Colored shape tracking data
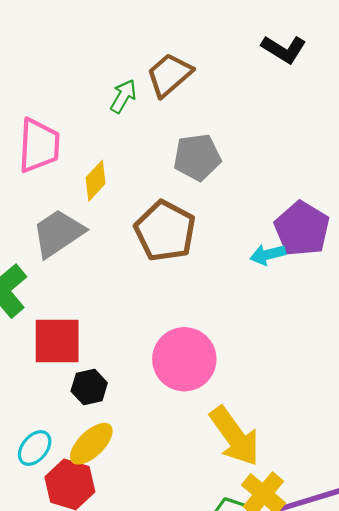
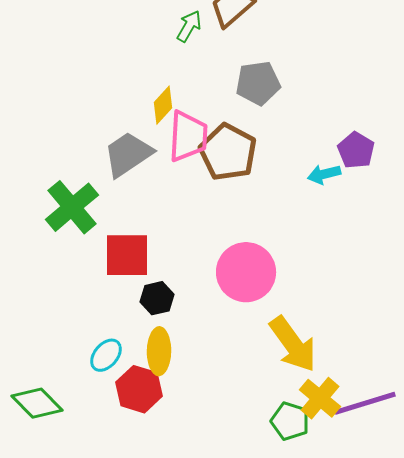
pink trapezoid: (39, 145) -> (188, 136), moved
purple pentagon: (302, 229) -> (356, 150), size x0.7
yellow ellipse: (91, 444) -> (159, 351), turned -45

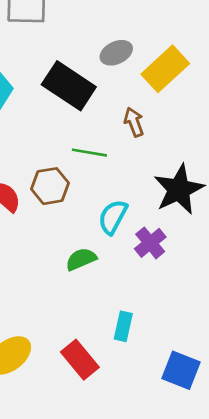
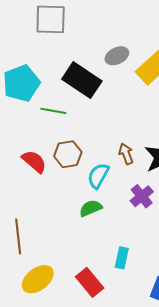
brown arrow: (134, 122) -> (126, 154), moved
green line: (89, 153) -> (53, 111), moved
cyan semicircle: (113, 217) -> (98, 176), moved

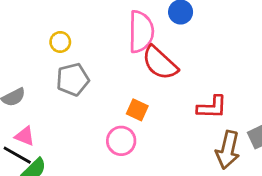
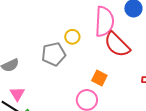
yellow circle: (60, 42) -> (72, 37), moved
pink triangle: (25, 136) -> (17, 94), turned 35

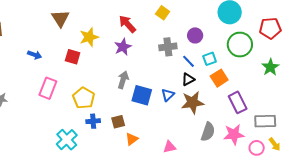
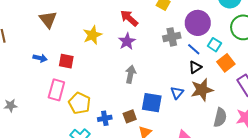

Exercise directions – The expected output is every record above, copied exactly, without pictures.

Response box –
pink trapezoid: (39, 145) -> (188, 136), moved
purple pentagon: (302, 229) -> (356, 150), size x0.7
yellow ellipse: (91, 444) -> (159, 351), turned -45

brown arrow: (134, 122) -> (126, 154), moved
green line: (89, 153) -> (53, 111), moved
cyan semicircle: (113, 217) -> (98, 176), moved

yellow circle: (60, 42) -> (72, 37), moved
pink triangle: (25, 136) -> (17, 94), turned 35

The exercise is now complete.